* **Task**
Your answer must consist solely of the lines from the start of the entries below through the line with "D3: diode 1N4148 (A RX, K INT) -> none", unchanged.

* **Provided data**
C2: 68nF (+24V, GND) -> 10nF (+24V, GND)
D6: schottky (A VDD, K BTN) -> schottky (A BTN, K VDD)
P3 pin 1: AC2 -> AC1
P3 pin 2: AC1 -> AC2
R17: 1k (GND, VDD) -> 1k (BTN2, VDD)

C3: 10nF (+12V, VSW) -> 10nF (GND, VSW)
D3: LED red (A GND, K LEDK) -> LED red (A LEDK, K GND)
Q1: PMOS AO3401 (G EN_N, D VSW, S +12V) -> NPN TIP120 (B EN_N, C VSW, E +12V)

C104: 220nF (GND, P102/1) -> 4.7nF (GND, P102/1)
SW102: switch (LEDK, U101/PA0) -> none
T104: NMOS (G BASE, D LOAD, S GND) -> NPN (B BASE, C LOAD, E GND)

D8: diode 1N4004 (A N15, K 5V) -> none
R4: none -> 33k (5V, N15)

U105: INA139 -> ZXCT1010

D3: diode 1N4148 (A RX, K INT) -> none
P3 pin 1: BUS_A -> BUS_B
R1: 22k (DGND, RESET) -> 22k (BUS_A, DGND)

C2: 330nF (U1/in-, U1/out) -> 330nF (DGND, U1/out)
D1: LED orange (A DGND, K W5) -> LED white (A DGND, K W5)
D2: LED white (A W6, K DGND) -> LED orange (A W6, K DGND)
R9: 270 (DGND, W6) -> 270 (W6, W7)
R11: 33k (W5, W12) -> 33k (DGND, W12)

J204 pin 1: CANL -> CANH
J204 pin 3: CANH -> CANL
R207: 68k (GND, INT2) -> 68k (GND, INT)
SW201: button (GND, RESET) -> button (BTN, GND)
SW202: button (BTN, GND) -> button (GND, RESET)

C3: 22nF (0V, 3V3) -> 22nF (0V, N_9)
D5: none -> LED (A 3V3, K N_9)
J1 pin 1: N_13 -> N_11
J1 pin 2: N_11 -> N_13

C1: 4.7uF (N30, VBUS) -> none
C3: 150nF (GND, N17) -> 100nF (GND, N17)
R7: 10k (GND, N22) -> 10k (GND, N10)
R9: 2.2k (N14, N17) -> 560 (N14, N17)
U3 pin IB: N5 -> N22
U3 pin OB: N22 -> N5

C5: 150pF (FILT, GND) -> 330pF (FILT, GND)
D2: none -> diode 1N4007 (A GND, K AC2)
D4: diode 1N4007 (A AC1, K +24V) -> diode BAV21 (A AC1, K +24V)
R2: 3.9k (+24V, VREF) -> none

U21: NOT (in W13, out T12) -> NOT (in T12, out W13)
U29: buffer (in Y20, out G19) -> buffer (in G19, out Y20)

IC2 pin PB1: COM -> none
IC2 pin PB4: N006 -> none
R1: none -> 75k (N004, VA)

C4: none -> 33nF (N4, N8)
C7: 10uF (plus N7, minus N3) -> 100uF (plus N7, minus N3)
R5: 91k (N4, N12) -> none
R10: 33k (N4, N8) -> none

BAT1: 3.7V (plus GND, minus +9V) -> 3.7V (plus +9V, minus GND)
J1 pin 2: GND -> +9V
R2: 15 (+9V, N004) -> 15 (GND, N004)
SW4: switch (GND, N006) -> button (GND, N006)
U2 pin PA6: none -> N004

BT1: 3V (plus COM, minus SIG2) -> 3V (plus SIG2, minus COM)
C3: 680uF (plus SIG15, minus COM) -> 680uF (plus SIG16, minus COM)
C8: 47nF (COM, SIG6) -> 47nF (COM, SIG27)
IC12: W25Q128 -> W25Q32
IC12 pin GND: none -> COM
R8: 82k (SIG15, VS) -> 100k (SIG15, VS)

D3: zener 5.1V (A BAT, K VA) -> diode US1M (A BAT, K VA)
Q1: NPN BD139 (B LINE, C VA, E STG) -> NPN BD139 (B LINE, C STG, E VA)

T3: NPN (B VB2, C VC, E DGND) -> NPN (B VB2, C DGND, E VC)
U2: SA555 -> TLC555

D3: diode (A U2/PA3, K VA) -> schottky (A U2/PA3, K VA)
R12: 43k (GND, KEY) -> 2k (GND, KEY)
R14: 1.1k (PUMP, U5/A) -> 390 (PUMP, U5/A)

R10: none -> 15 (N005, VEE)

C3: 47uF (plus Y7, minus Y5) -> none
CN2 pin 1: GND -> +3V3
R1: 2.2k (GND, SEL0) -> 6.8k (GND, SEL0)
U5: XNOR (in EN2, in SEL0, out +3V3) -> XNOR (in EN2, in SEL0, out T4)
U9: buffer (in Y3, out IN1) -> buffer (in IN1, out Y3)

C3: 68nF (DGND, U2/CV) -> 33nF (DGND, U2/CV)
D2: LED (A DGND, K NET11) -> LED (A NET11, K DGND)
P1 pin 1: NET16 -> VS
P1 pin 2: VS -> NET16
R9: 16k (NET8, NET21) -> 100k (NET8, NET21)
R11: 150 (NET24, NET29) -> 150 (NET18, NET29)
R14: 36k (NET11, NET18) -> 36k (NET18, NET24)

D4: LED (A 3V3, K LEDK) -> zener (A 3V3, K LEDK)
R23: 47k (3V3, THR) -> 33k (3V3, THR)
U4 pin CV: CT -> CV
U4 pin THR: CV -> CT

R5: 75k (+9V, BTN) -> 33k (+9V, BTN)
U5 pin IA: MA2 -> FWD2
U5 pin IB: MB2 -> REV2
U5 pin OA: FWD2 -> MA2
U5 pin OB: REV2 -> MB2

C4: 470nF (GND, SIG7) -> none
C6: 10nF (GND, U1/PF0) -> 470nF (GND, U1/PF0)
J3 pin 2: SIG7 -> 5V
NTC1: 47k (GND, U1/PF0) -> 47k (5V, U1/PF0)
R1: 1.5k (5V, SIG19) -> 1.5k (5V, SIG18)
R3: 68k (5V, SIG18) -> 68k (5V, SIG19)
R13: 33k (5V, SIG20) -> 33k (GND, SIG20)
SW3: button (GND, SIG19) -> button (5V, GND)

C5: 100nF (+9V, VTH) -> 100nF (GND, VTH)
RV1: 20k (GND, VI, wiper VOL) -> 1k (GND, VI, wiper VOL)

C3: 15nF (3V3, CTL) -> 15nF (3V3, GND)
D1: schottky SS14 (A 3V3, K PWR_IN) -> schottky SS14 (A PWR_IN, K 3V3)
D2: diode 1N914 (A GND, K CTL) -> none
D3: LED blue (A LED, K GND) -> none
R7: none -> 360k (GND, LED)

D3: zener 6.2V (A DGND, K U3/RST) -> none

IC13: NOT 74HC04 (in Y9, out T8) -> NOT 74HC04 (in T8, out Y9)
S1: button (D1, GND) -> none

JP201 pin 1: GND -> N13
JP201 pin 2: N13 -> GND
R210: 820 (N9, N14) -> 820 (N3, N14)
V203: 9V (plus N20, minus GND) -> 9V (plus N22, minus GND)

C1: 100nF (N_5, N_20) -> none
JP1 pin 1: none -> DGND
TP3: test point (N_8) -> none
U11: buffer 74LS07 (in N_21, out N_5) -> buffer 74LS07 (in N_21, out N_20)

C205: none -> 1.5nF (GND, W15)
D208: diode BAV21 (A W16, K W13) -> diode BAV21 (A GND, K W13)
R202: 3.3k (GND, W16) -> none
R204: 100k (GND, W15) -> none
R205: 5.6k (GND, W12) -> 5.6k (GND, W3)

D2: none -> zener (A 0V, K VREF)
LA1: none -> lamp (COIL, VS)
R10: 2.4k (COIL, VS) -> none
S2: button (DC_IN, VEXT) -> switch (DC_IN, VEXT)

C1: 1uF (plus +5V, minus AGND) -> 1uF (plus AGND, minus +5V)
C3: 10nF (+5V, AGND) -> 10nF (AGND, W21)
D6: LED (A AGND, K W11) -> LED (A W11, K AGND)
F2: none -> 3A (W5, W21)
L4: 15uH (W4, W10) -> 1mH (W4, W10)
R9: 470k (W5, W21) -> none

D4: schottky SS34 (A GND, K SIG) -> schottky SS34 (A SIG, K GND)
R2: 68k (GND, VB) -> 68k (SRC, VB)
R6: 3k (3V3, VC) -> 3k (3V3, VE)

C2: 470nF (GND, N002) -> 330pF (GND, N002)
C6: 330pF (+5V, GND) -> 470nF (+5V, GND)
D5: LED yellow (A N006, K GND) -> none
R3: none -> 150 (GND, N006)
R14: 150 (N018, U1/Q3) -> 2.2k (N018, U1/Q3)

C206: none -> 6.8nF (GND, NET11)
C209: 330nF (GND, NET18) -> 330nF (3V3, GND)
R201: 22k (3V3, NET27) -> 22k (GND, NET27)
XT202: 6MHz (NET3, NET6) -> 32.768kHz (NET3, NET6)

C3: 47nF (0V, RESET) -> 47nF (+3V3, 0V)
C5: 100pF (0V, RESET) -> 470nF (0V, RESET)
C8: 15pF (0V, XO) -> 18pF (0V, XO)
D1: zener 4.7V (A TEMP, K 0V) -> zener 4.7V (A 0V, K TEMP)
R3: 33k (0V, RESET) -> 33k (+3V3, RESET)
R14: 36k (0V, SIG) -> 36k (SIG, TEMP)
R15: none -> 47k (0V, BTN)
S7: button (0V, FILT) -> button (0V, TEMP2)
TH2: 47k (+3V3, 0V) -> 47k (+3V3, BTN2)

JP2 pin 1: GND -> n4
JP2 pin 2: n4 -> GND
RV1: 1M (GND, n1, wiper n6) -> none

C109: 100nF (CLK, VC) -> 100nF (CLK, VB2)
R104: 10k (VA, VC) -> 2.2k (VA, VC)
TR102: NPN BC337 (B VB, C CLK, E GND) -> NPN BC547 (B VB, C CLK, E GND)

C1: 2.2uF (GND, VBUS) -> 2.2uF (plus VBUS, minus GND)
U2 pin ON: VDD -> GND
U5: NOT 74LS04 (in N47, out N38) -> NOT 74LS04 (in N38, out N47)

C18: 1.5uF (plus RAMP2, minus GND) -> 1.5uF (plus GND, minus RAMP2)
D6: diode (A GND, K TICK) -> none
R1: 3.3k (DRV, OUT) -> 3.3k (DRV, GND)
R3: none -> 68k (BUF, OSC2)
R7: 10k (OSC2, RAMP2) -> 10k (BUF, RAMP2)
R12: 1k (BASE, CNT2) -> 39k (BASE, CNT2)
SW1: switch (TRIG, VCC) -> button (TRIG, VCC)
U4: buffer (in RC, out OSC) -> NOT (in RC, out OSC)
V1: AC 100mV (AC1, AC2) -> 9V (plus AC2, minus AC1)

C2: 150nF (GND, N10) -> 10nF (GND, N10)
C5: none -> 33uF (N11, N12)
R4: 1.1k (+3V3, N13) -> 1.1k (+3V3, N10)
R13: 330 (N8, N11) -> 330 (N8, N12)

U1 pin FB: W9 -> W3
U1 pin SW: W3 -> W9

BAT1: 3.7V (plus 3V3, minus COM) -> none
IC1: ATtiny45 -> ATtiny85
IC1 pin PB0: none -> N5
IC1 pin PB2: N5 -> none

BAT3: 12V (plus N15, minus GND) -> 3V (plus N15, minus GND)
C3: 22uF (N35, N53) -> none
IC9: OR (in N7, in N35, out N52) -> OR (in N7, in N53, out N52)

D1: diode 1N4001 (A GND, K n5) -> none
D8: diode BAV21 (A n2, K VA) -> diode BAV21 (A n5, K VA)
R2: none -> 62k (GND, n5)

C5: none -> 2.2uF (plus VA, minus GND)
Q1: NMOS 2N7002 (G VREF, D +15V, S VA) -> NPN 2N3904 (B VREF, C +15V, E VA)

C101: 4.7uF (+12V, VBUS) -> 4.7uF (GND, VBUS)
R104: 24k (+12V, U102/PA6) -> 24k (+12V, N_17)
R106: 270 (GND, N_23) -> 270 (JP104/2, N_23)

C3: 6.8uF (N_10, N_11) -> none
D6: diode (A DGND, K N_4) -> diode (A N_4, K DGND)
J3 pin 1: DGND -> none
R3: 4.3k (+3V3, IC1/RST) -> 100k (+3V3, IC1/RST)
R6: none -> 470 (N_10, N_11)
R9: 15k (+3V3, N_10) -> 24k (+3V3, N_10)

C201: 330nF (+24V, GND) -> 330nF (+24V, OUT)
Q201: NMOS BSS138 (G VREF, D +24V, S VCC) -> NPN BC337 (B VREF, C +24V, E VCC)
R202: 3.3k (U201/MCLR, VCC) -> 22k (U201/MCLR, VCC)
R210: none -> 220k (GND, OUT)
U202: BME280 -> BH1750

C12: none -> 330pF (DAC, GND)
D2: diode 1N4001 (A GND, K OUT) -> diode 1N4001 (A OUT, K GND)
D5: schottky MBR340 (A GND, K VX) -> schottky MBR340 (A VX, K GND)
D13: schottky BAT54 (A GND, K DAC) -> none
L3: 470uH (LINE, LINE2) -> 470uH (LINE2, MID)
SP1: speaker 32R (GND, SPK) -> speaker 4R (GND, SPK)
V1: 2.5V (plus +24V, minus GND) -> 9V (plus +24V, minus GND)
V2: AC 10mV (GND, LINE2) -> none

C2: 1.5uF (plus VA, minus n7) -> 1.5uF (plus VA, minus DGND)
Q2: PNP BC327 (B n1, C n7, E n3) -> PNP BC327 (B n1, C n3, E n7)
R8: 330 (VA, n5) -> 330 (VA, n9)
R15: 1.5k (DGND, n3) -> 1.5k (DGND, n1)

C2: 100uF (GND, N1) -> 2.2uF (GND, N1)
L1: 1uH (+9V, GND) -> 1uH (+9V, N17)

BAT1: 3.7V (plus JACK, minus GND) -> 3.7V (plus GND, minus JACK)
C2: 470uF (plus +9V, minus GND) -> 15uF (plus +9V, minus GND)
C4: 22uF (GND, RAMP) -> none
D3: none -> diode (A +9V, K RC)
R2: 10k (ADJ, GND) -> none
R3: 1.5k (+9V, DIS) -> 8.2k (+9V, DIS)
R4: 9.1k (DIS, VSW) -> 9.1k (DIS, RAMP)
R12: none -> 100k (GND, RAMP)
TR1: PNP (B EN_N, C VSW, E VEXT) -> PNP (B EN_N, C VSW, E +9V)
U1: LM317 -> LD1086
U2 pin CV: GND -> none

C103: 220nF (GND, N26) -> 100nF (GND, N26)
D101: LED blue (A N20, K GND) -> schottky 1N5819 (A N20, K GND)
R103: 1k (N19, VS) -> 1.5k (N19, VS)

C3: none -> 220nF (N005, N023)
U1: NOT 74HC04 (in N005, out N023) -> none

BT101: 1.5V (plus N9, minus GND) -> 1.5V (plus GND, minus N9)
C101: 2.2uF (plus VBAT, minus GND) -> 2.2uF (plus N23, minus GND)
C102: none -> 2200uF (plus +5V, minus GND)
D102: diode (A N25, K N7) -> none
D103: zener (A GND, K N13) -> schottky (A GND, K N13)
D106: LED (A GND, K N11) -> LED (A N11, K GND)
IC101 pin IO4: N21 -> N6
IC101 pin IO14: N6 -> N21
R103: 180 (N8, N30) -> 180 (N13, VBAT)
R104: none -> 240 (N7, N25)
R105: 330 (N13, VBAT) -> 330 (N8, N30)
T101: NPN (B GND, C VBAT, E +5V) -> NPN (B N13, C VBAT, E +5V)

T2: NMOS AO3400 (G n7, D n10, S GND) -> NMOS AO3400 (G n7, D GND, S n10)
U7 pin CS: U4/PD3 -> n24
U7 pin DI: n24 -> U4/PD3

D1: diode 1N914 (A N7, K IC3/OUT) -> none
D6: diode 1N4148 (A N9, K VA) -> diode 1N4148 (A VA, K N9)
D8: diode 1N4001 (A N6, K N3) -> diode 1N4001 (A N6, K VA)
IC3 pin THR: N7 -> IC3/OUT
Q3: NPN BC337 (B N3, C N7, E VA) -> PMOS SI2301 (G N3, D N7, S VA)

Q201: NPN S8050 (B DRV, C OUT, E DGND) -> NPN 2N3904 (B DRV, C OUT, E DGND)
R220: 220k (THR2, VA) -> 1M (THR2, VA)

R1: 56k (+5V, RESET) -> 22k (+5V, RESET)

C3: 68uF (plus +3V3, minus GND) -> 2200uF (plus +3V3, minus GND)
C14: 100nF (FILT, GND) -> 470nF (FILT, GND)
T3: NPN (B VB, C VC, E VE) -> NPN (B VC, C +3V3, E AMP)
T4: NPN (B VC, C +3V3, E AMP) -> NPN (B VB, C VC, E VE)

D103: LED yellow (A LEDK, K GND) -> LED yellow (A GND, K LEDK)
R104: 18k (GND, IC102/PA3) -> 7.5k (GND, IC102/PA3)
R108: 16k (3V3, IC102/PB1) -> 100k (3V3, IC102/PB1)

* **Response below**
C2: 68nF (+24V, GND) -> 10nF (+24V, GND)
D6: schottky (A VDD, K BTN) -> schottky (A BTN, K VDD)
P3 pin 1: AC2 -> AC1
P3 pin 2: AC1 -> AC2
R17: 1k (GND, VDD) -> 1k (BTN2, VDD)

C3: 10nF (+12V, VSW) -> 10nF (GND, VSW)
D3: LED red (A GND, K LEDK) -> LED red (A LEDK, K GND)
Q1: PMOS AO3401 (G EN_N, D VSW, S +12V) -> NPN TIP120 (B EN_N, C VSW, E +12V)

C104: 220nF (GND, P102/1) -> 4.7nF (GND, P102/1)
SW102: switch (LEDK, U101/PA0) -> none
T104: NMOS (G BASE, D LOAD, S GND) -> NPN (B BASE, C LOAD, E GND)

D8: diode 1N4004 (A N15, K 5V) -> none
R4: none -> 33k (5V, N15)

U105: INA139 -> ZXCT1010

D3: diode 1N4148 (A RX, K INT) -> none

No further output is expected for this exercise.